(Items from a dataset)
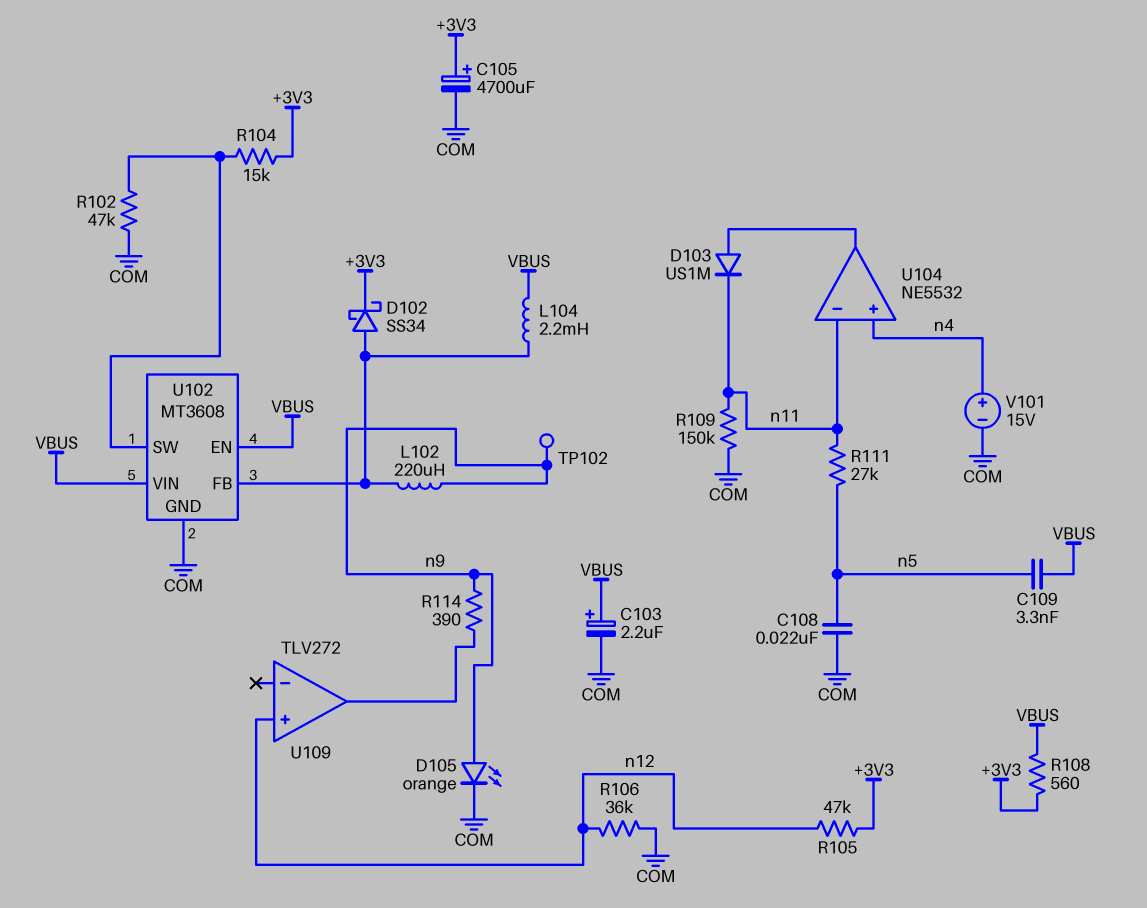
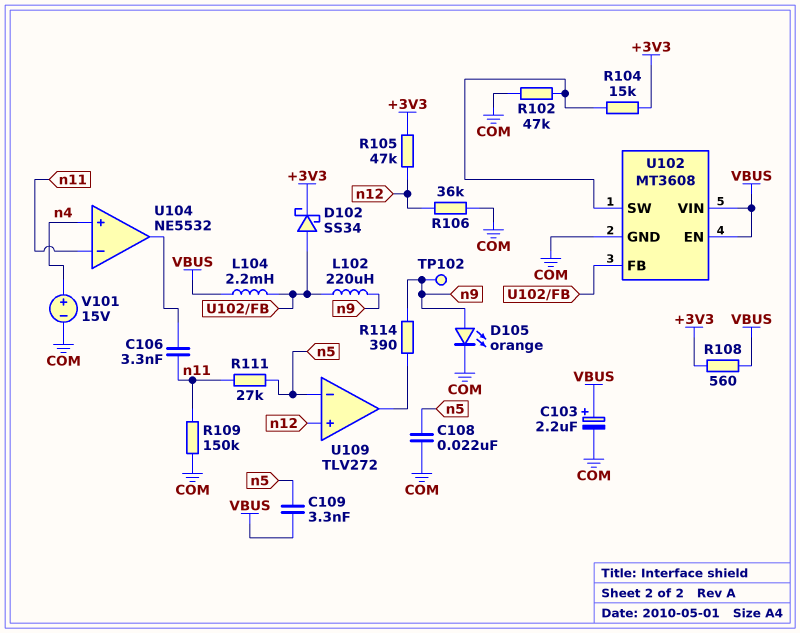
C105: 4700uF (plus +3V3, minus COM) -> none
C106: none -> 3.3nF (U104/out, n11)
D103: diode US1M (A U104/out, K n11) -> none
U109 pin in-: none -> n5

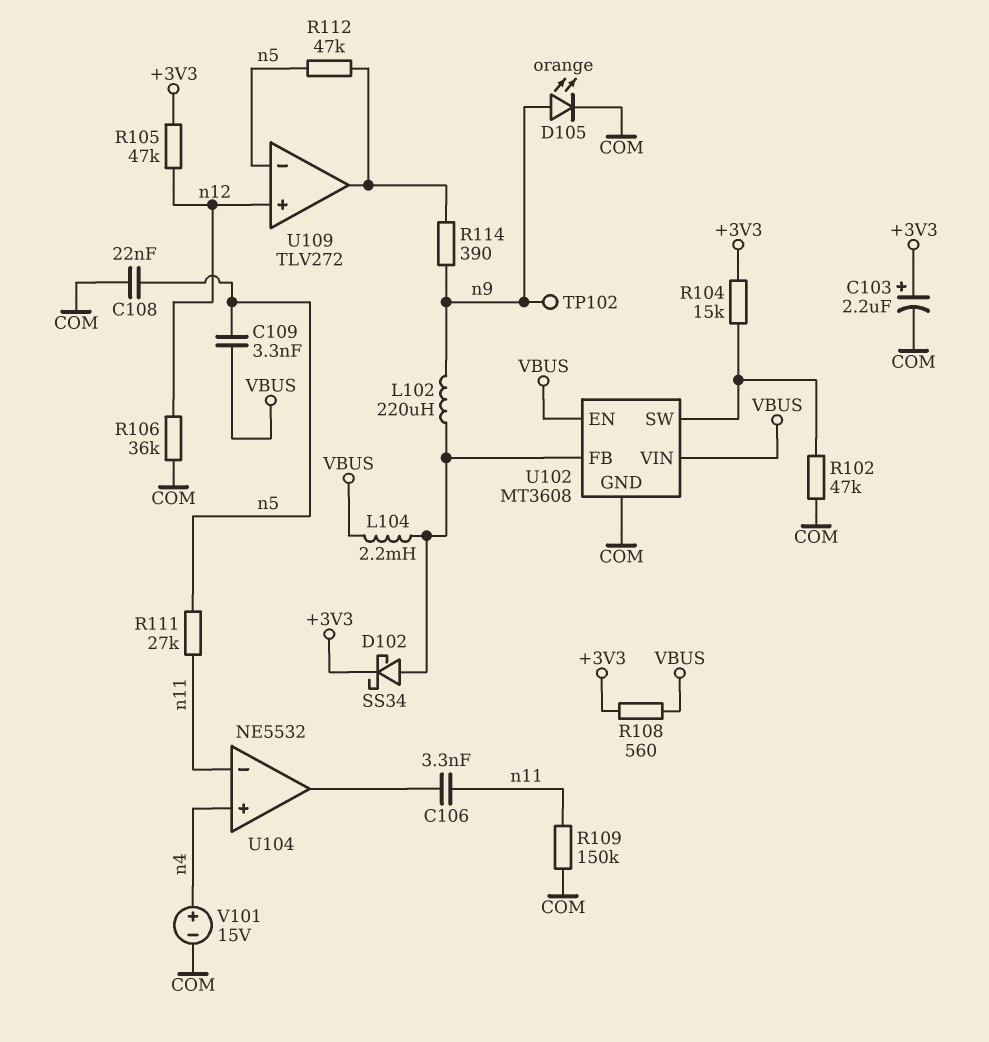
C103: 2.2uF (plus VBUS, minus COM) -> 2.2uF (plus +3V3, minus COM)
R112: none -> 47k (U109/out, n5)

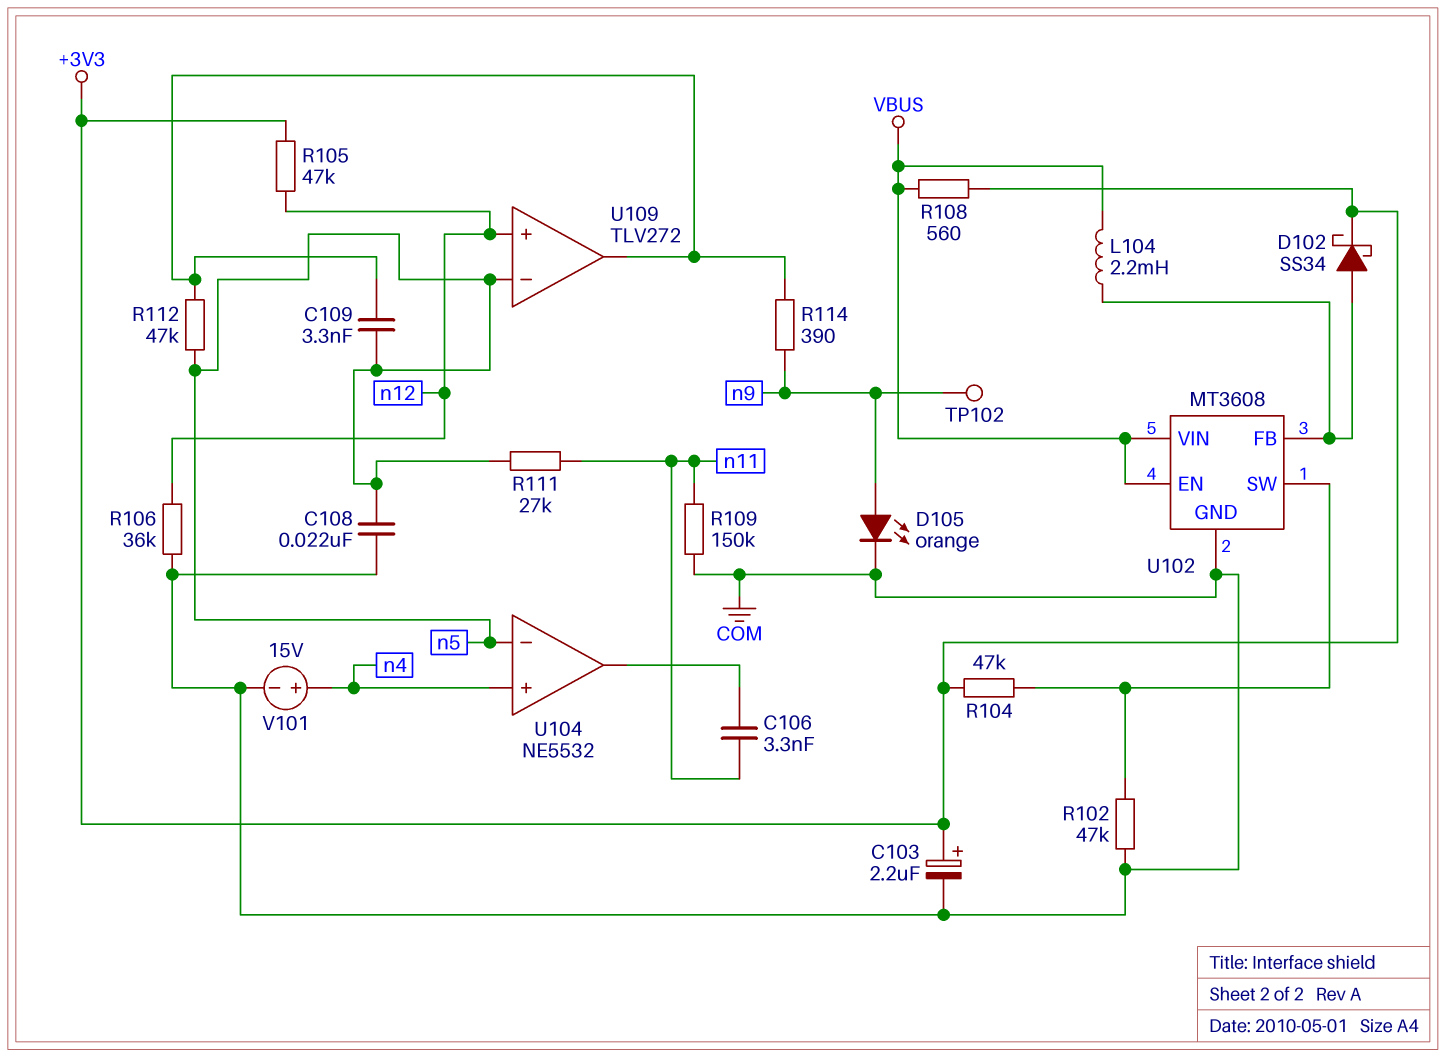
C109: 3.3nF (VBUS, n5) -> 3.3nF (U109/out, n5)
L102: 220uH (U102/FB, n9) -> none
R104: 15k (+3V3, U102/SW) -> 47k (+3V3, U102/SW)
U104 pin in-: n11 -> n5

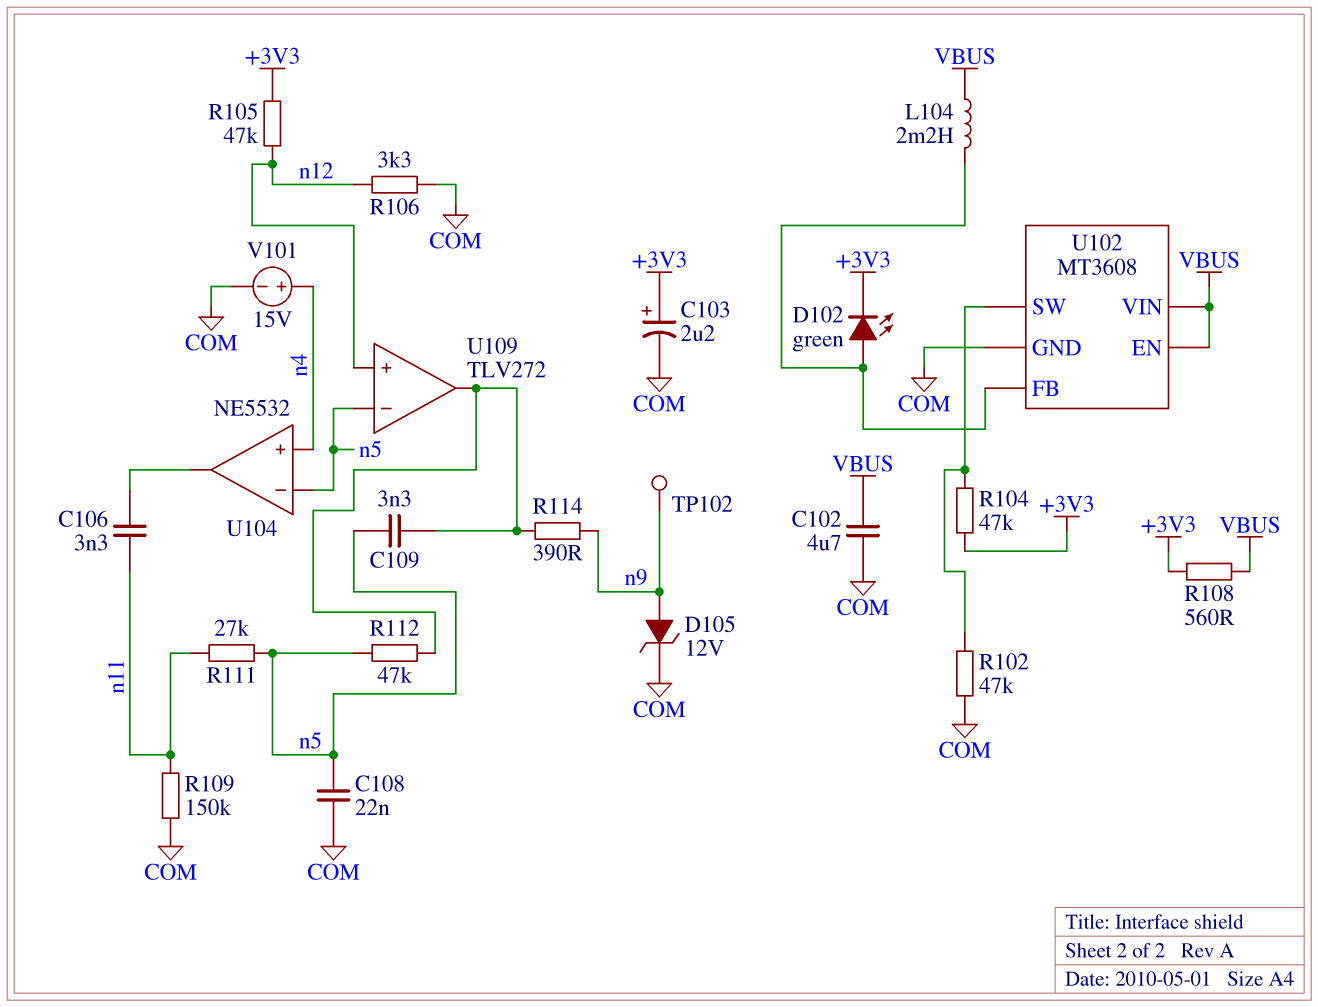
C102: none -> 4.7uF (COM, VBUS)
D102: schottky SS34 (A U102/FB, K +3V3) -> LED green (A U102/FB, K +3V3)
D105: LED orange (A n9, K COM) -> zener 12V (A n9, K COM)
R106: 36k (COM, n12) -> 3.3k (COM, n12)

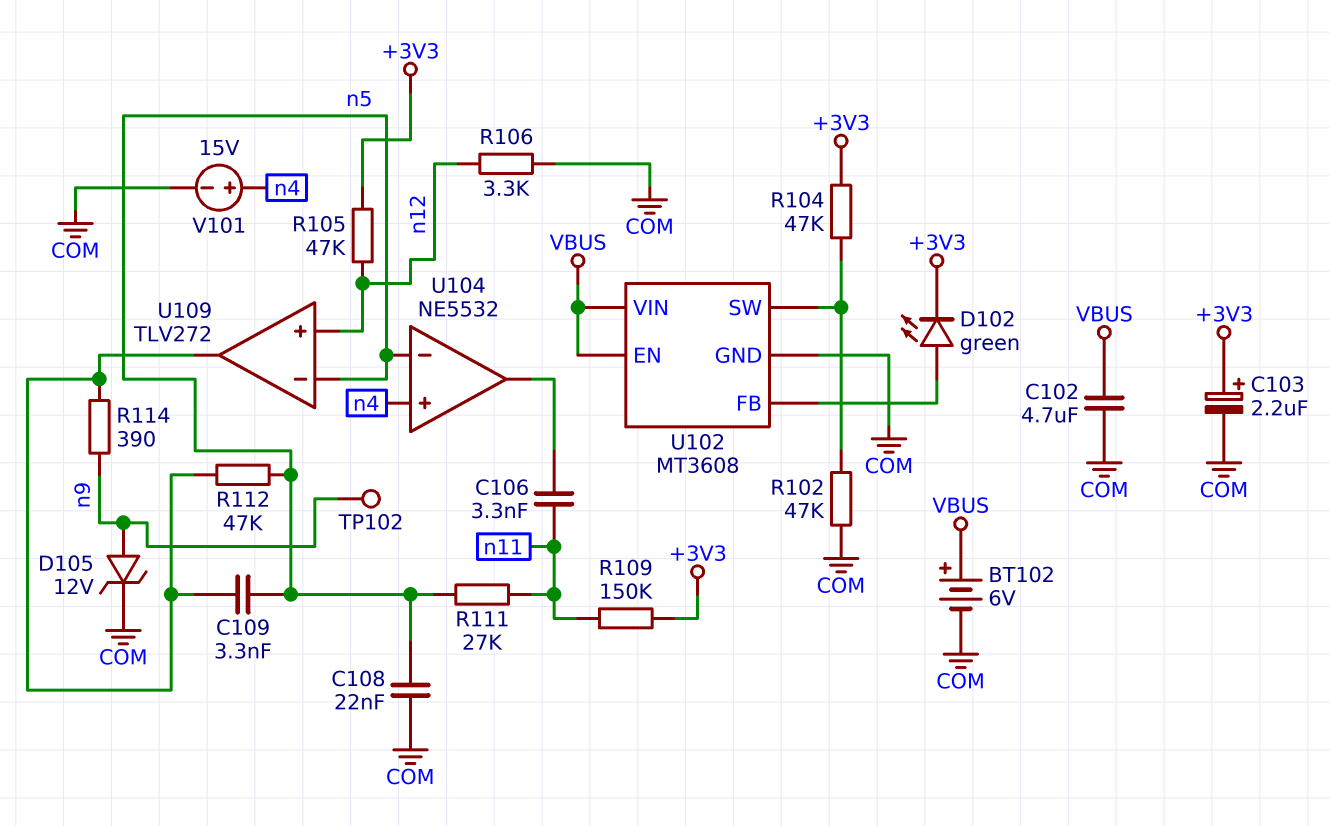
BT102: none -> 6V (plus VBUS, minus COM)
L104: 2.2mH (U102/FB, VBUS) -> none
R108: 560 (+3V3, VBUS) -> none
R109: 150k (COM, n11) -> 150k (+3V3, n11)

--

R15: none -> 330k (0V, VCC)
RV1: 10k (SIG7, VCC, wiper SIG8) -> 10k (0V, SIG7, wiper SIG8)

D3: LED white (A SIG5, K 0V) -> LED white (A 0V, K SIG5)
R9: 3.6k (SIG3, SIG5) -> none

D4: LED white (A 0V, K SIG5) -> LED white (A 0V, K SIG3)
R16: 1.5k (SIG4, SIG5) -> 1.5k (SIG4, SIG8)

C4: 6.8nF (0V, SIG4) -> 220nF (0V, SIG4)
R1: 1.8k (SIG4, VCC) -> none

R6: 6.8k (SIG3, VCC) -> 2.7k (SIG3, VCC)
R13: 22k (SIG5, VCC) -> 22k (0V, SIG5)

**BRIEF:** Return the lines above from the one with "C105: 4700uF (plus +3V3, minus COM) -> none" through the one with "R109: 150k (COM, n11) -> 150k (+3V3, n11)", verbatim and nothing else. Omit every picture.

**ANSWER SPACE:**
C105: 4700uF (plus +3V3, minus COM) -> none
C106: none -> 3.3nF (U104/out, n11)
D103: diode US1M (A U104/out, K n11) -> none
U109 pin in-: none -> n5

C103: 2.2uF (plus VBUS, minus COM) -> 2.2uF (plus +3V3, minus COM)
R112: none -> 47k (U109/out, n5)

C109: 3.3nF (VBUS, n5) -> 3.3nF (U109/out, n5)
L102: 220uH (U102/FB, n9) -> none
R104: 15k (+3V3, U102/SW) -> 47k (+3V3, U102/SW)
U104 pin in-: n11 -> n5

C102: none -> 4.7uF (COM, VBUS)
D102: schottky SS34 (A U102/FB, K +3V3) -> LED green (A U102/FB, K +3V3)
D105: LED orange (A n9, K COM) -> zener 12V (A n9, K COM)
R106: 36k (COM, n12) -> 3.3k (COM, n12)

BT102: none -> 6V (plus VBUS, minus COM)
L104: 2.2mH (U102/FB, VBUS) -> none
R108: 560 (+3V3, VBUS) -> none
R109: 150k (COM, n11) -> 150k (+3V3, n11)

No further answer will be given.